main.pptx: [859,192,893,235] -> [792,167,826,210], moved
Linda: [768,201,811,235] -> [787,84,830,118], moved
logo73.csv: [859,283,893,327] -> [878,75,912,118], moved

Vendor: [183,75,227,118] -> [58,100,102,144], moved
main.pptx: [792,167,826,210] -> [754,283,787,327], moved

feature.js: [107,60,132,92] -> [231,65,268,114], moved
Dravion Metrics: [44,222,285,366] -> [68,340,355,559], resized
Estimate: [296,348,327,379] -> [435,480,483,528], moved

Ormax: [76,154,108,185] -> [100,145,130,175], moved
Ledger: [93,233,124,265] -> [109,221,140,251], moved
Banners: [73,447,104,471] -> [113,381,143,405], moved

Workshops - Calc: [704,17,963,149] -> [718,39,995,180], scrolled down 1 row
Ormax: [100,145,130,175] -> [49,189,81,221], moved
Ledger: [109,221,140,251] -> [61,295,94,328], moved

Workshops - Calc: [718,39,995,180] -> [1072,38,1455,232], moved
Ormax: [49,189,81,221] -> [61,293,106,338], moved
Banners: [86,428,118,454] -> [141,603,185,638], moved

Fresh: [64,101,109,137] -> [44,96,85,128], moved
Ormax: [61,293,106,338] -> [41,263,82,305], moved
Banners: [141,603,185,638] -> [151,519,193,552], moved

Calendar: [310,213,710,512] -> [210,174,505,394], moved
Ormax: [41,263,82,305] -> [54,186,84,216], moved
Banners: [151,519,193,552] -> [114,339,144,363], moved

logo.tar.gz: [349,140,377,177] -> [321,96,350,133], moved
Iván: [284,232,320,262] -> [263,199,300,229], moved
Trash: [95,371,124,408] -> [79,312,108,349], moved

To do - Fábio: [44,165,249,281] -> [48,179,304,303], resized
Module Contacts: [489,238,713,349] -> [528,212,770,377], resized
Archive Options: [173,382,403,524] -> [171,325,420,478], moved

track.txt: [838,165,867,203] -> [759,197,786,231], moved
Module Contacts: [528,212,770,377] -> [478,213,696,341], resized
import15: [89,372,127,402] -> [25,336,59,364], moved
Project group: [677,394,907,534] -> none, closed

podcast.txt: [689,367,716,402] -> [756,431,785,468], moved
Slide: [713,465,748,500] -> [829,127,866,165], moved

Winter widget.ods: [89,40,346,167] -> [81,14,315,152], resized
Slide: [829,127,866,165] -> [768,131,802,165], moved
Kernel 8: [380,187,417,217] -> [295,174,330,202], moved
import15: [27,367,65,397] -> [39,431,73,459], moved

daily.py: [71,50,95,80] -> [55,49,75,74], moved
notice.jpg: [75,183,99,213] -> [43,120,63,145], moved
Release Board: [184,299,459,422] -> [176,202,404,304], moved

━━━━━━

What is required
The entries above hold a line with "Fresh: [64,101,109,137] ->" and a later line with "Slide: [829,127,866,165] ->". Write out exactly those lines and all lines between, nothing more.

Exercise answer
Fresh: [64,101,109,137] -> [44,96,85,128], moved
Ormax: [61,293,106,338] -> [41,263,82,305], moved
Banners: [141,603,185,638] -> [151,519,193,552], moved

Calendar: [310,213,710,512] -> [210,174,505,394], moved
Ormax: [41,263,82,305] -> [54,186,84,216], moved
Banners: [151,519,193,552] -> [114,339,144,363], moved

logo.tar.gz: [349,140,377,177] -> [321,96,350,133], moved
Iván: [284,232,320,262] -> [263,199,300,229], moved
Trash: [95,371,124,408] -> [79,312,108,349], moved

To do - Fábio: [44,165,249,281] -> [48,179,304,303], resized
Module Contacts: [489,238,713,349] -> [528,212,770,377], resized
Archive Options: [173,382,403,524] -> [171,325,420,478], moved

track.txt: [838,165,867,203] -> [759,197,786,231], moved
Module Contacts: [528,212,770,377] -> [478,213,696,341], resized
import15: [89,372,127,402] -> [25,336,59,364], moved
Project group: [677,394,907,534] -> none, closed

podcast.txt: [689,367,716,402] -> [756,431,785,468], moved
Slide: [713,465,748,500] -> [829,127,866,165], moved

Winter widget.ods: [89,40,346,167] -> [81,14,315,152], resized
Slide: [829,127,866,165] -> [768,131,802,165], moved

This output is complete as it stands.